Spatial object tracking data

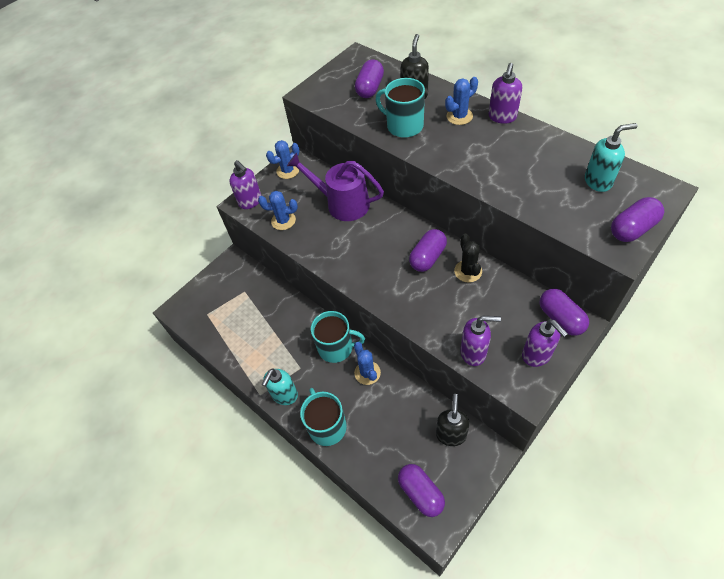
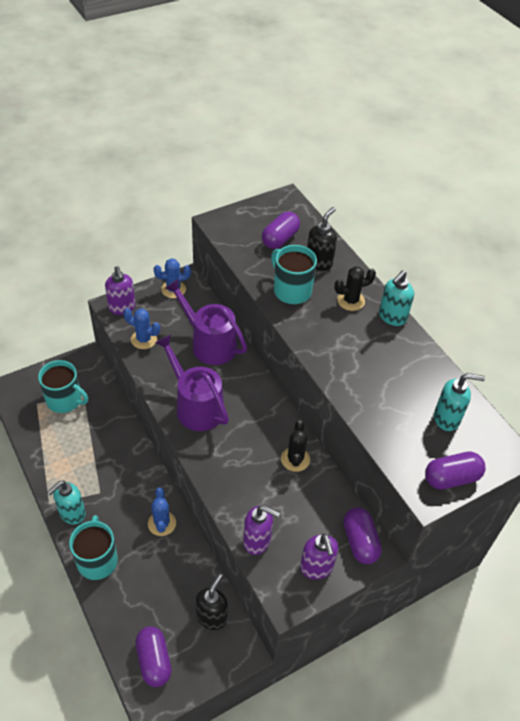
camera: 10 degrees right, 5 degrees down
(336, 347) = (144, 486): turquoise mug -> turquoise mug (65, 400)
(358, 259) = (196, 406): none -> purple watering can
(427, 257) = (263, 430): purple capsule -> none
(459, 116) = (350, 301): blue cactus -> black cactus
(502, 117) = (392, 317): purple soap dispenser -> turquoise soap dispenser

About this exercise:
Nothing but the lines from the one with "(427, 257) = (263, 430): purple" through the final line of the records above should appear, each copied exactly.

Expected answer:
(427, 257) = (263, 430): purple capsule -> none
(459, 116) = (350, 301): blue cactus -> black cactus
(502, 117) = (392, 317): purple soap dispenser -> turquoise soap dispenser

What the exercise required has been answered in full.